━━━ Input data ━━━

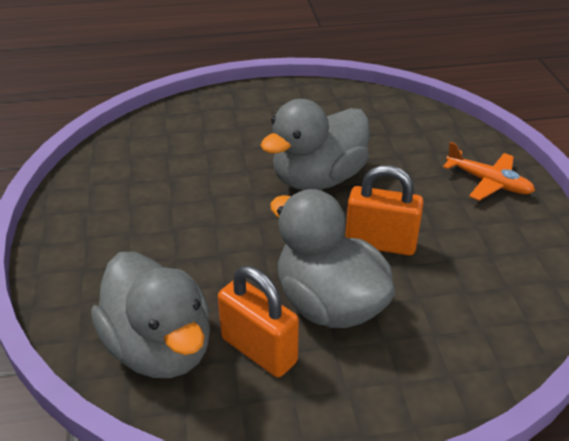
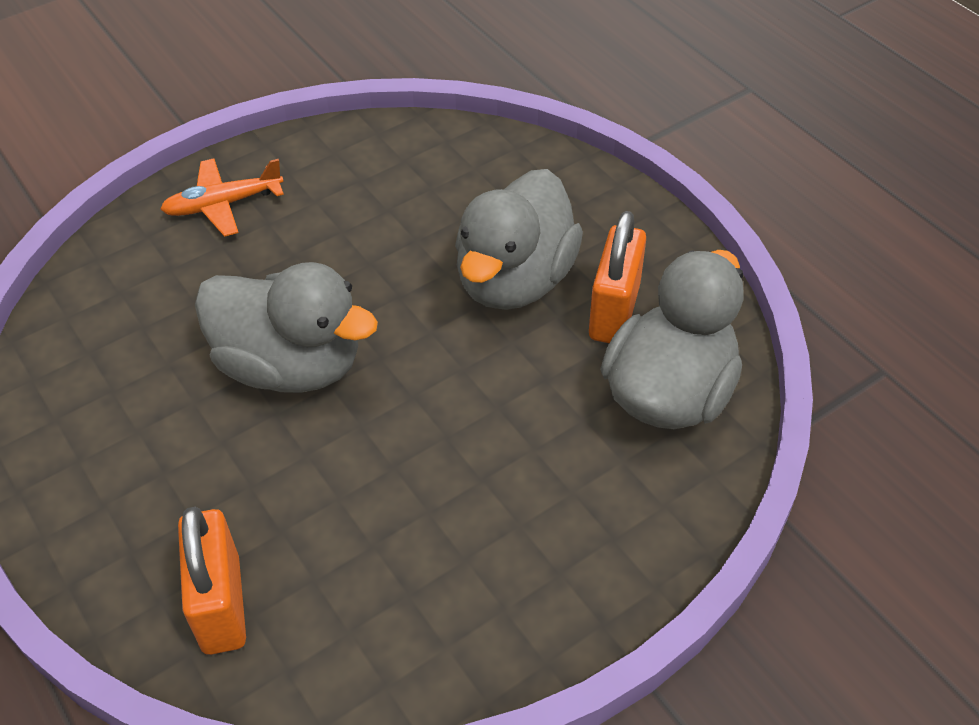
camera: 115 degrees left, 10 degrees up
(380, 243) = (393, 267): orange padlock -> orange padlock (222, 604)
(488, 182) = (223, 204): orange plane -> orange plane turned 120 degrees counterclockwise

━━━

**Work task**
When a line of the material holds the string "degrees", copy that line.

**Answer space**
camera: 115 degrees left, 10 degrees up
(488, 182) = (223, 204): orange plane -> orange plane turned 120 degrees counterclockwise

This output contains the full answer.